WHAT THE TASK REQUIRES: Restate word for word the lines of the records below, starting at the line that contains "orange light bulb [748,306,790,347] -> none" and ending at the line that contains "none -> turquoise mug [328,101,358,144]", with both of those lines included and nothing else.

DATA PROVIDED:
◇ ◇ ◇ ◇

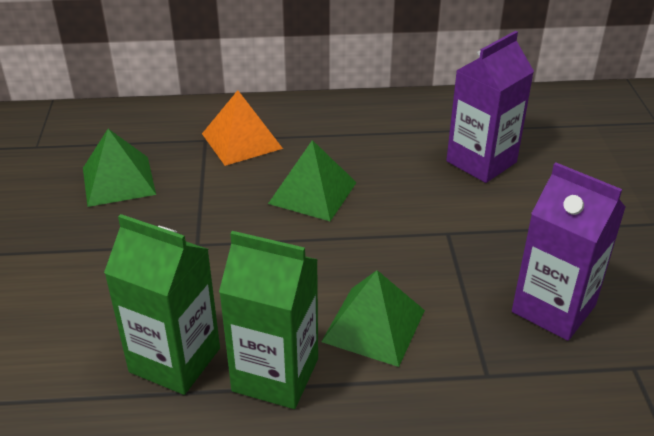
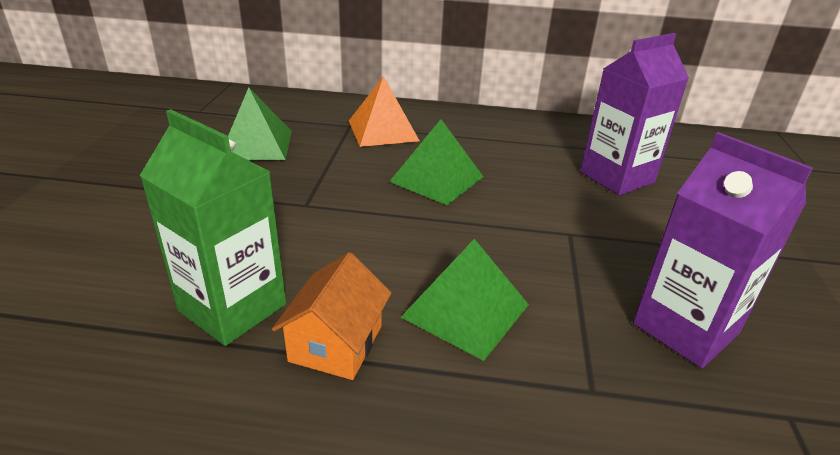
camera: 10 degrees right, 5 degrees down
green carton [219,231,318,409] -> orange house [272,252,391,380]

◇ ◇ ◇ ◇

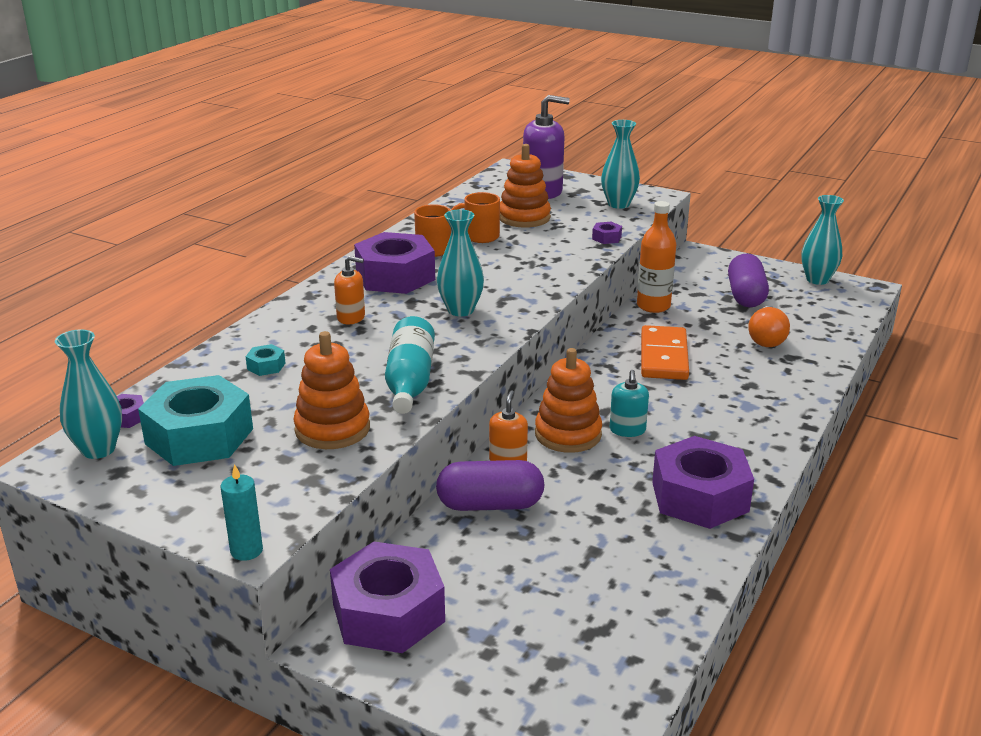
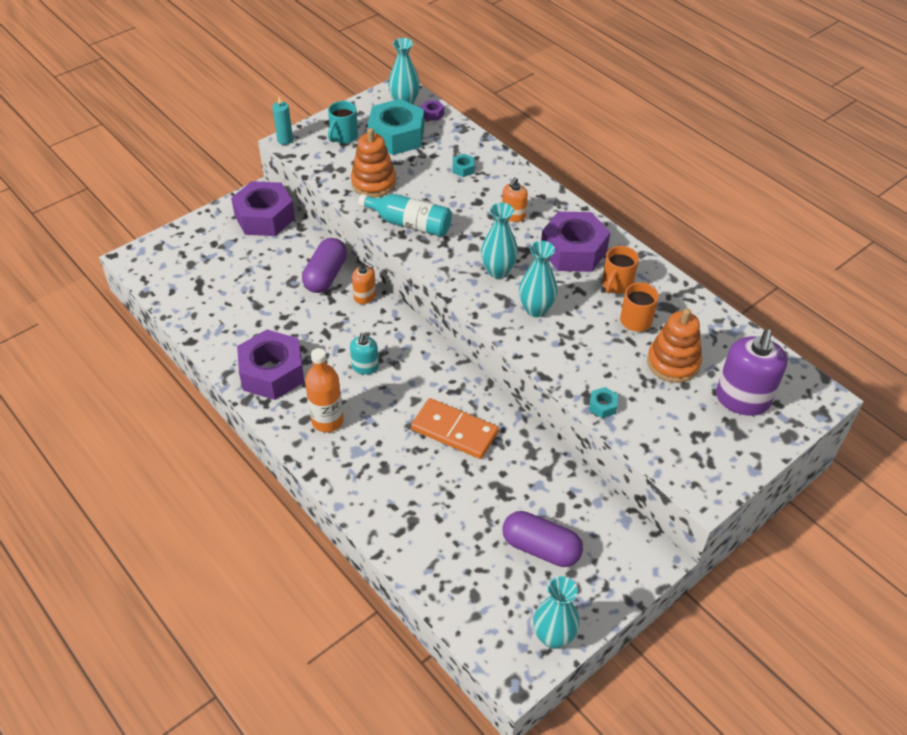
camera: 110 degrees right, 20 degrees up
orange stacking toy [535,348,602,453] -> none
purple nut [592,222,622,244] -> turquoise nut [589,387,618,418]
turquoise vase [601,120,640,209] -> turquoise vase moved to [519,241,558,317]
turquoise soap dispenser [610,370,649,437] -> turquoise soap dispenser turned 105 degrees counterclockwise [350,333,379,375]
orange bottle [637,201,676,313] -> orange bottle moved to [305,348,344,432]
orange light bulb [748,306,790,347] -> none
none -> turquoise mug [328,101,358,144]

◇ ◇ ◇ ◇

EXERCISE OUTPUT:
orange light bulb [748,306,790,347] -> none
none -> turquoise mug [328,101,358,144]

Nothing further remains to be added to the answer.